▸ Goal of the exercise
The line containing "(406, 410) = (248, 472): orange", and every line after it to the end of the listing, should be repeated exactly; the pictures should not.

-- Opening Marker --

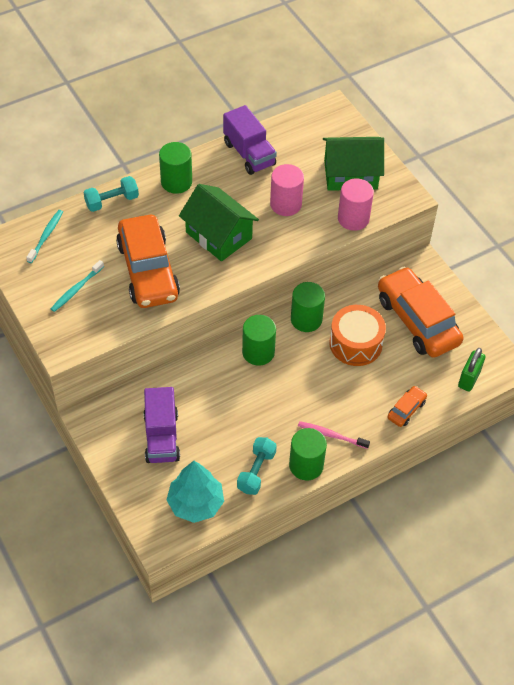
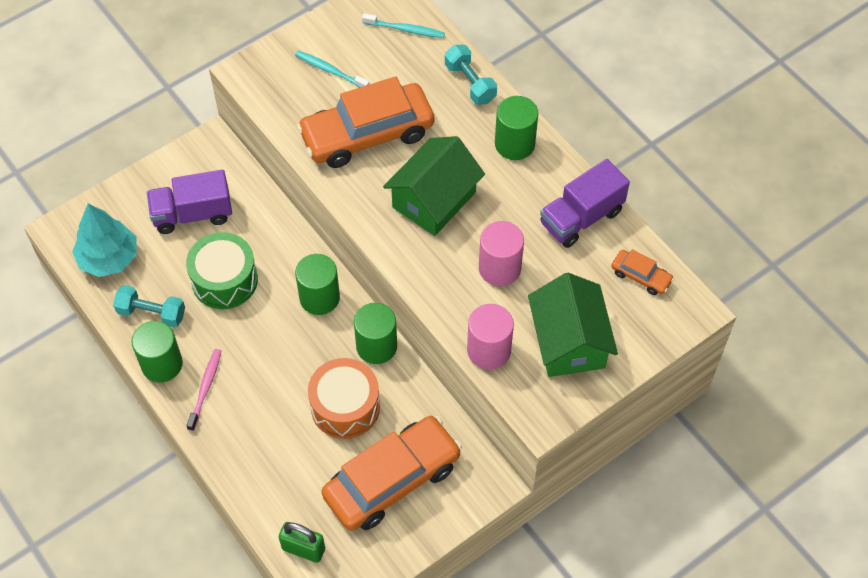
camera: 85 degrees right, 5 degrees up
(232, 416) = (224, 280): none -> green drum
(406, 410) = (248, 472): orange car -> orange car (641, 276)

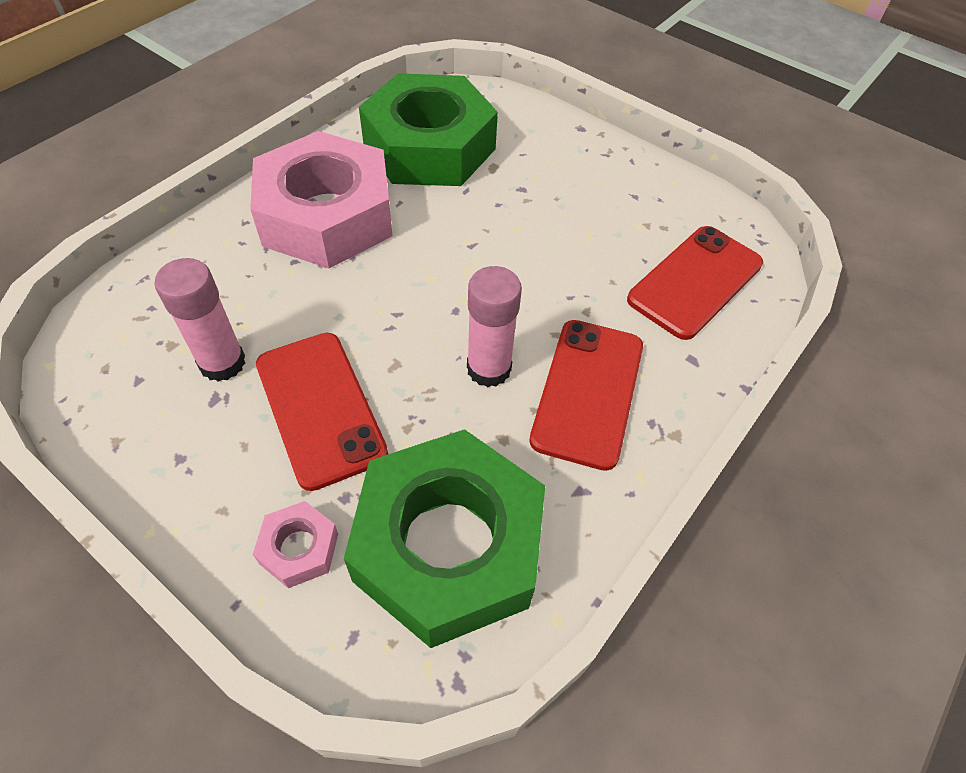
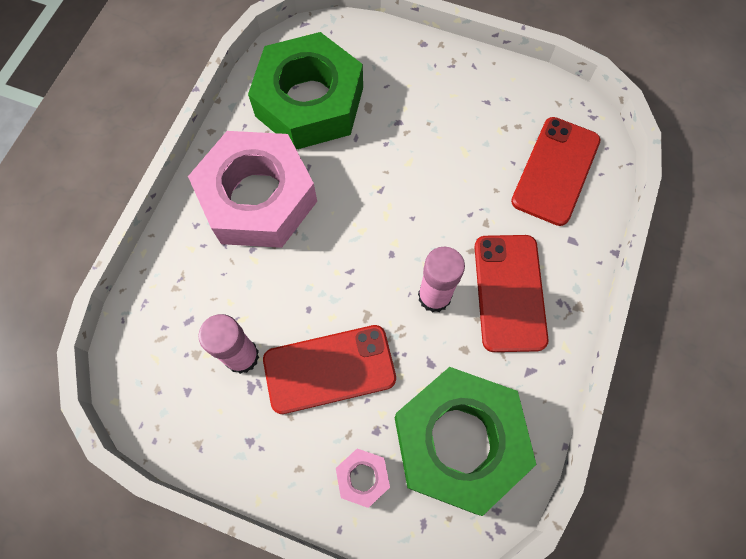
camera: 15 degrees left, 15 degrees up
(320, 408) = (329, 369): red phone -> red phone turned 60 degrees counterclockwise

-- Closing Marker --

▸ Output for this exercise
(406, 410) = (248, 472): orange car -> orange car (641, 276)

camera: 15 degrees left, 15 degrees up
(320, 408) = (329, 369): red phone -> red phone turned 60 degrees counterclockwise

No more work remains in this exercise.